*Directions for this task*: Filter the lines below, copying only those with the string "none".

····················

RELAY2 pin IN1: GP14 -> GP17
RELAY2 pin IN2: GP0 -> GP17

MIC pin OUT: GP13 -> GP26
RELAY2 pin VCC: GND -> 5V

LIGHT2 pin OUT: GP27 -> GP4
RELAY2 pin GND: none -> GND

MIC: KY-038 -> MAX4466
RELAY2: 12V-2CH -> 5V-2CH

····················

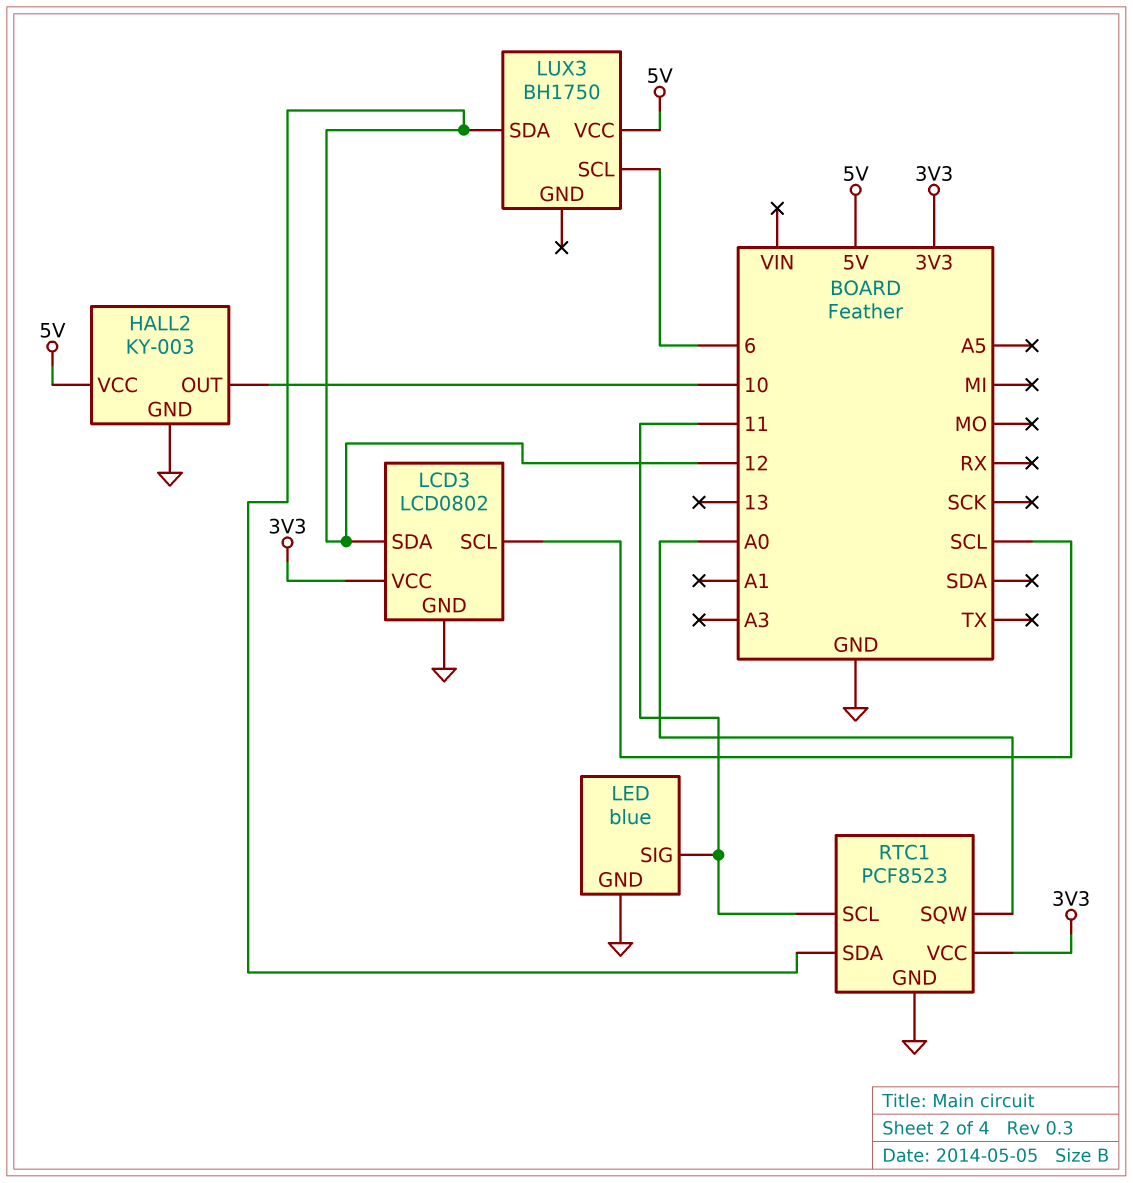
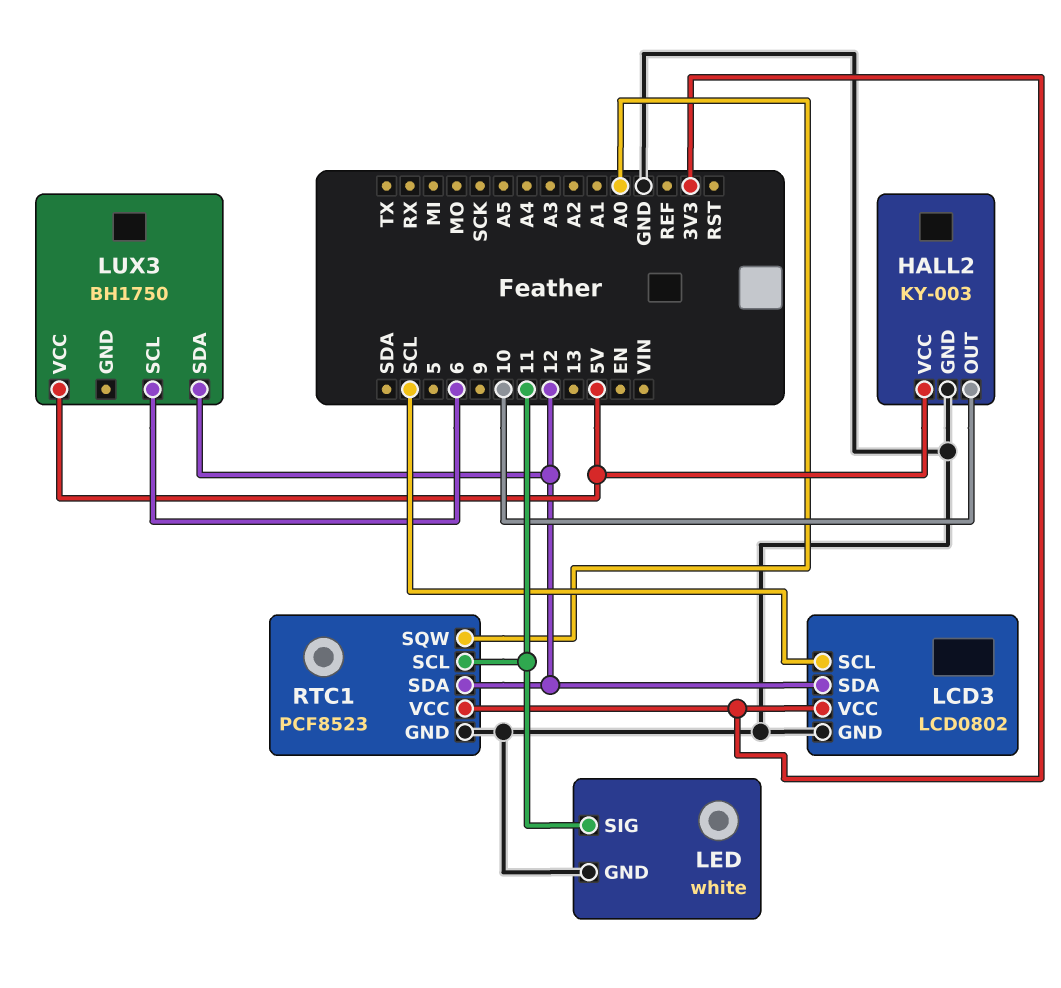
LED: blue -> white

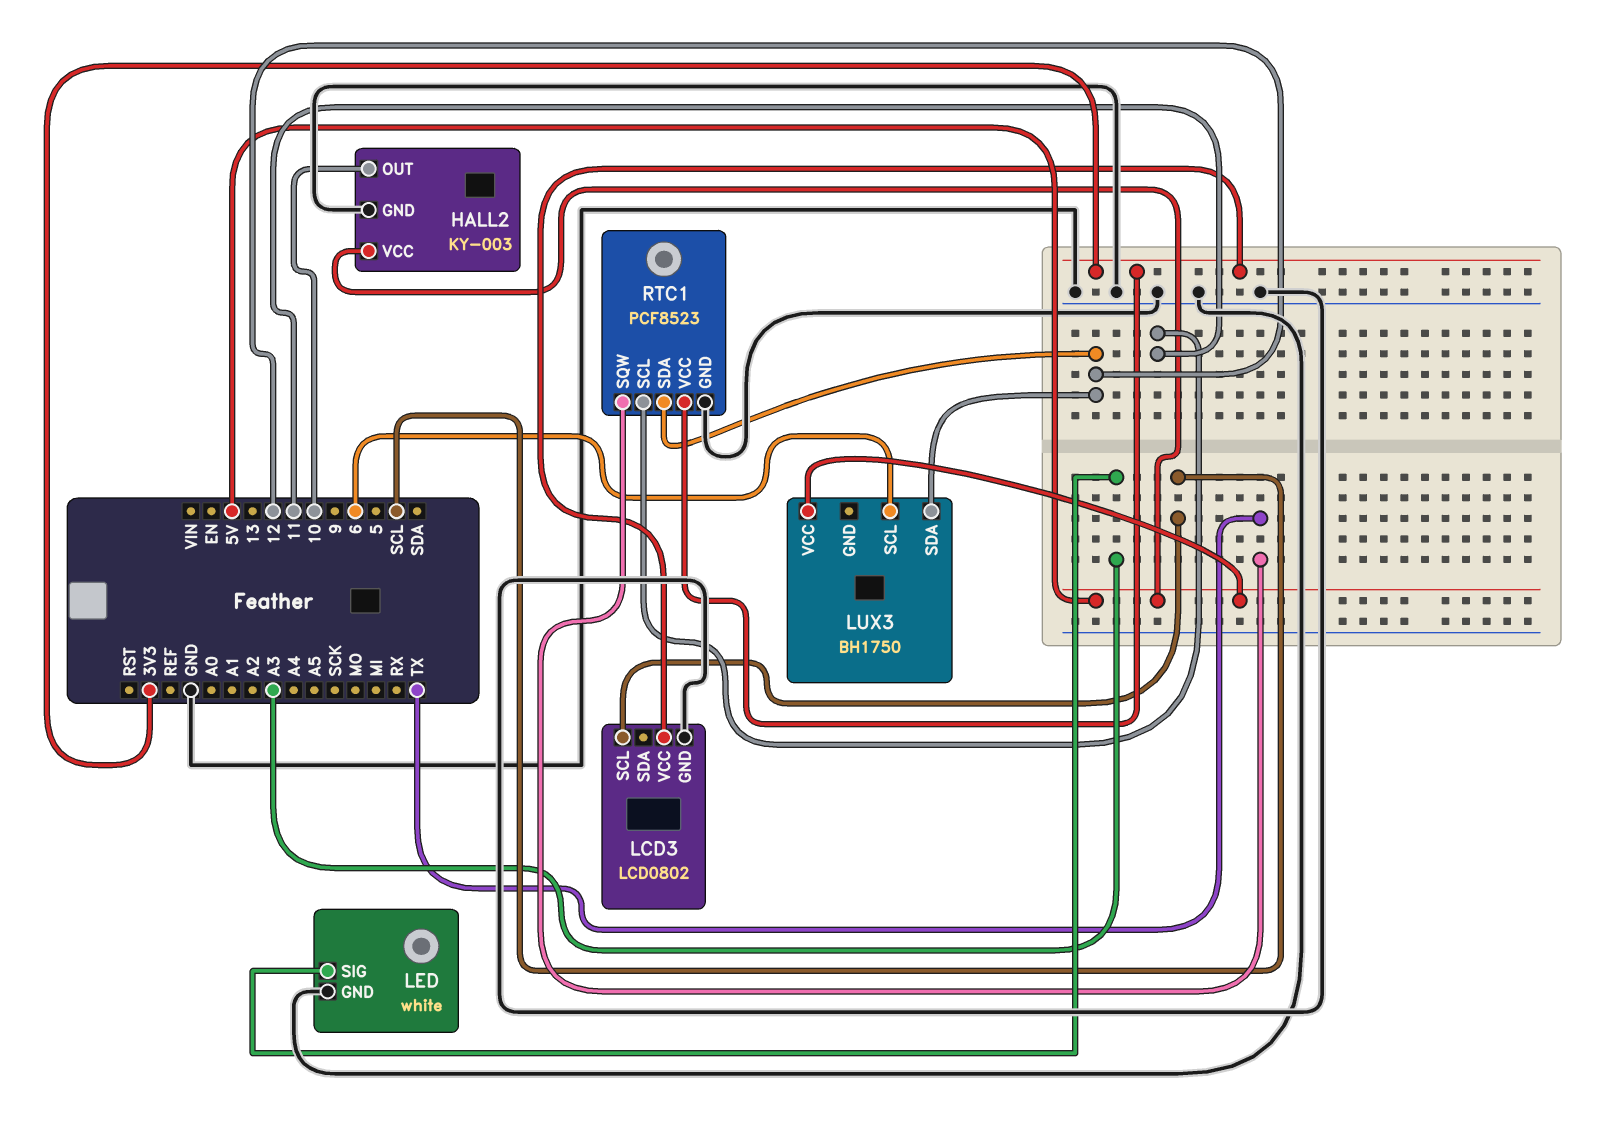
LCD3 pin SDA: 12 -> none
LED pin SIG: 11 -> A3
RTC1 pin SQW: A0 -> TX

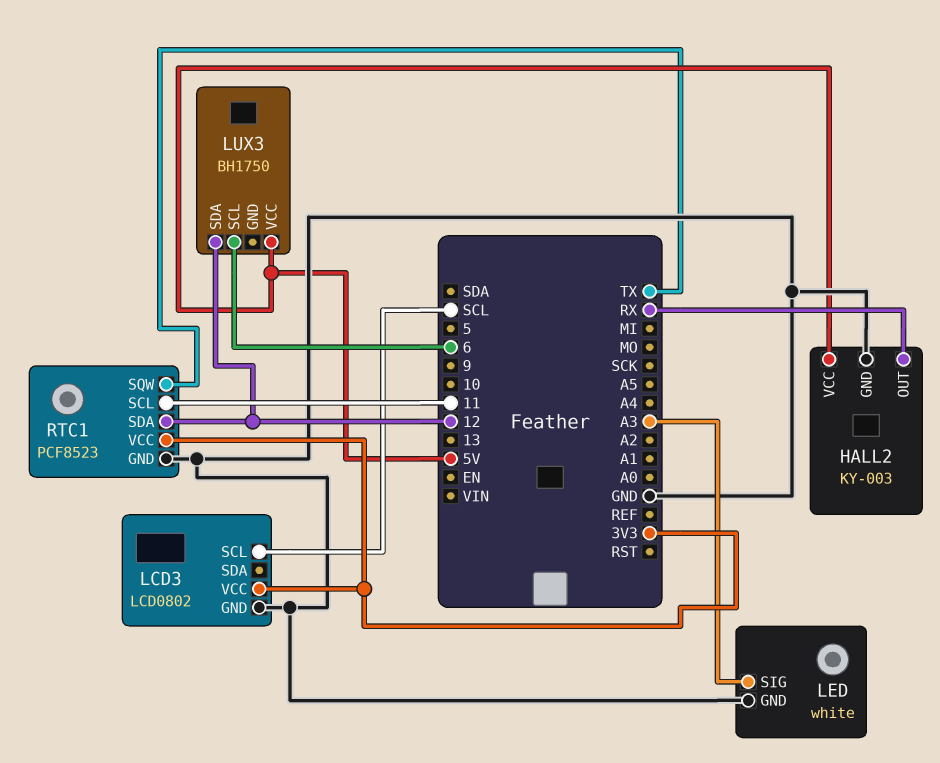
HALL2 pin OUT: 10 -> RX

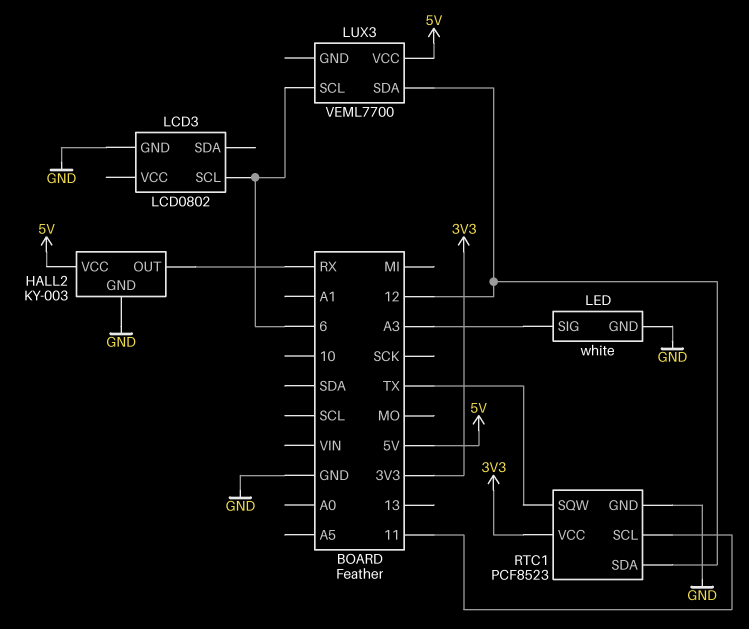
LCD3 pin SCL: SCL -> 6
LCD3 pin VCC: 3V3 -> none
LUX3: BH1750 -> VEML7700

····················

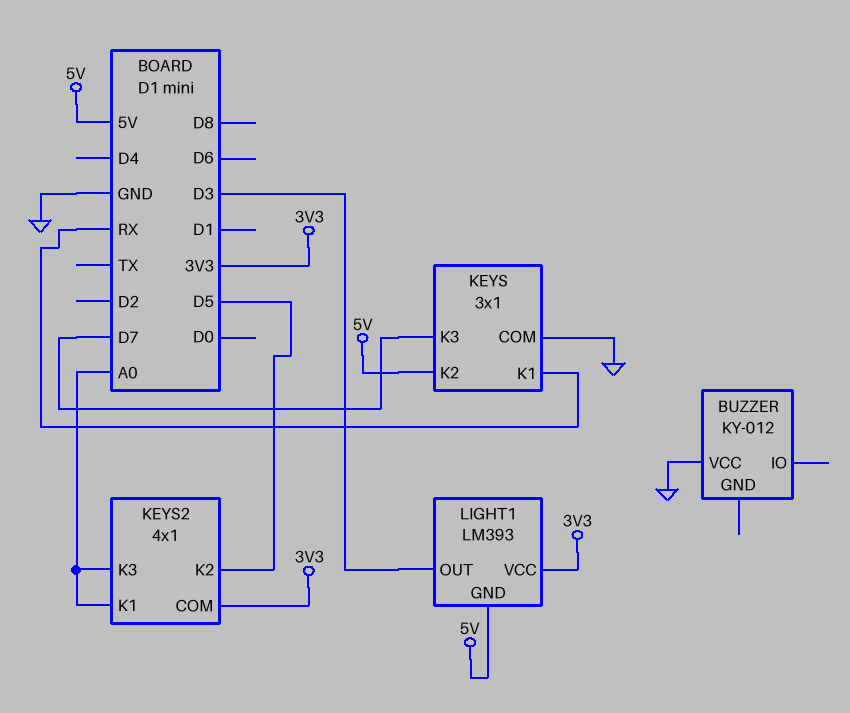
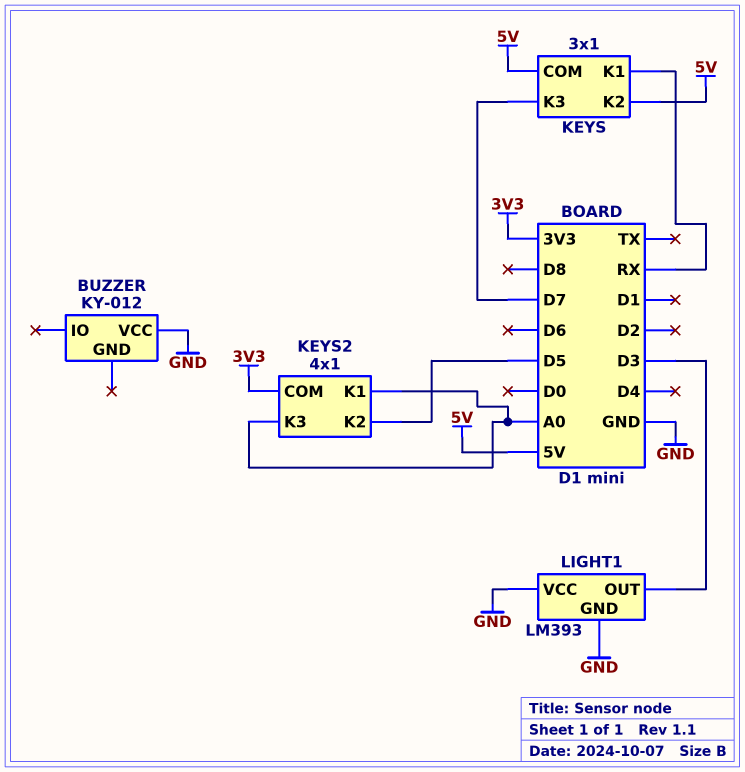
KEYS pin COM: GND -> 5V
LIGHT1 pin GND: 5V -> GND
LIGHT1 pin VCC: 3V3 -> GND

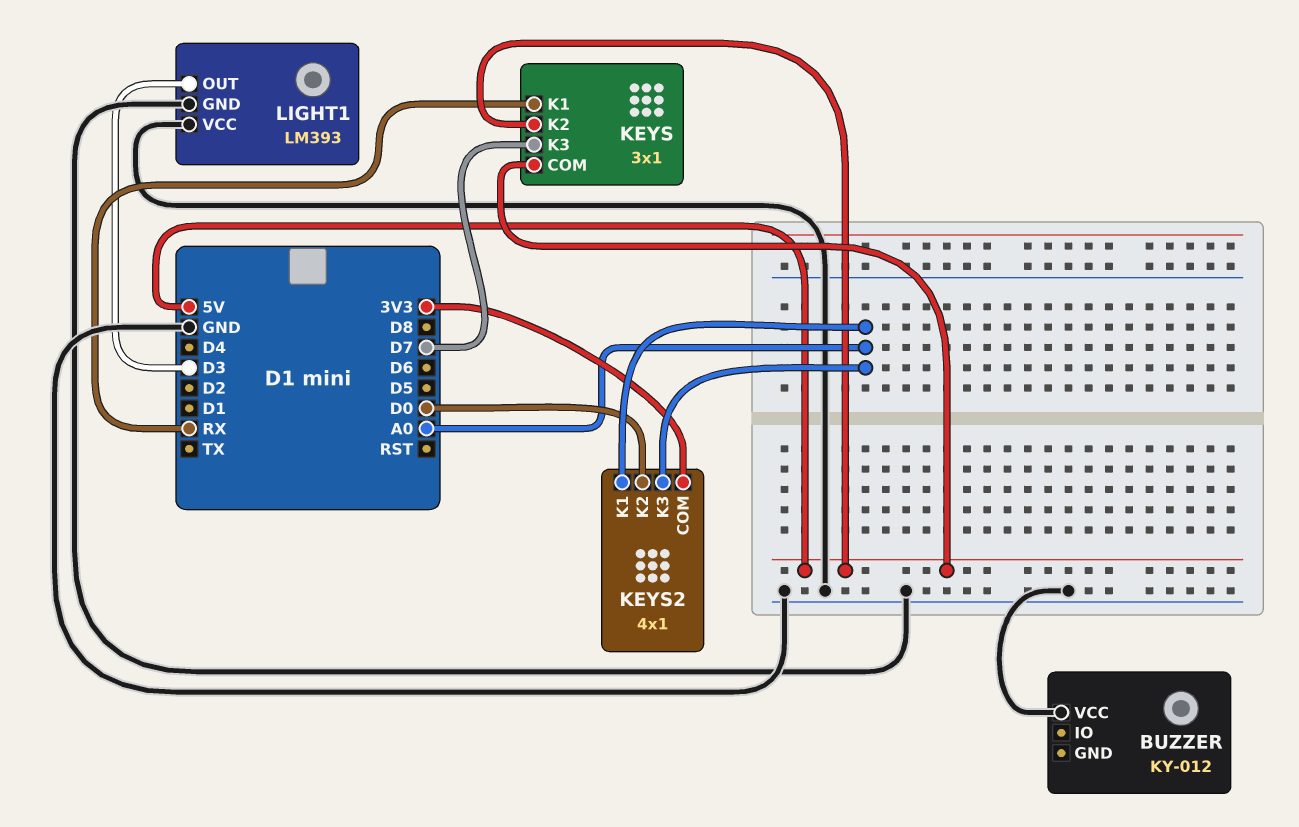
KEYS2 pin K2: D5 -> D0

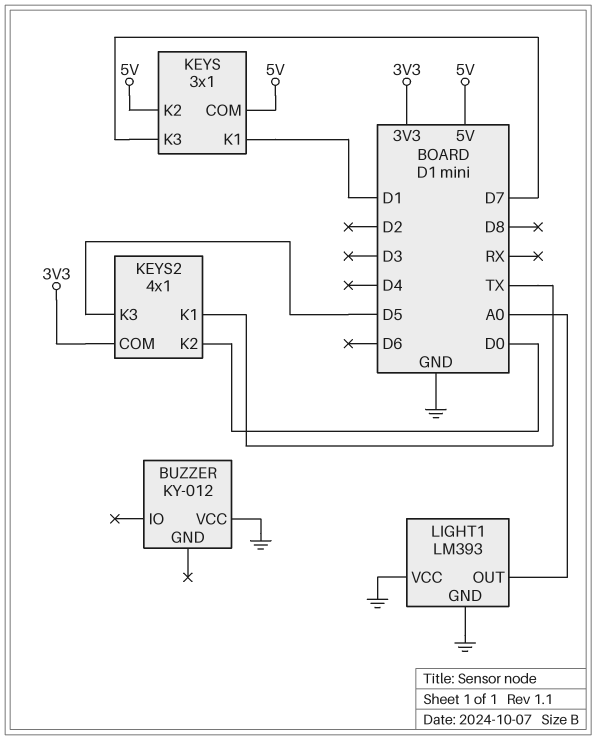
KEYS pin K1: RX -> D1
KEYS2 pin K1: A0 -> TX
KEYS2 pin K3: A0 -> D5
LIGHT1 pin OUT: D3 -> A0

····················

*Answer section*:
RELAY2 pin GND: none -> GND
LCD3 pin SDA: 12 -> none
LCD3 pin VCC: 3V3 -> none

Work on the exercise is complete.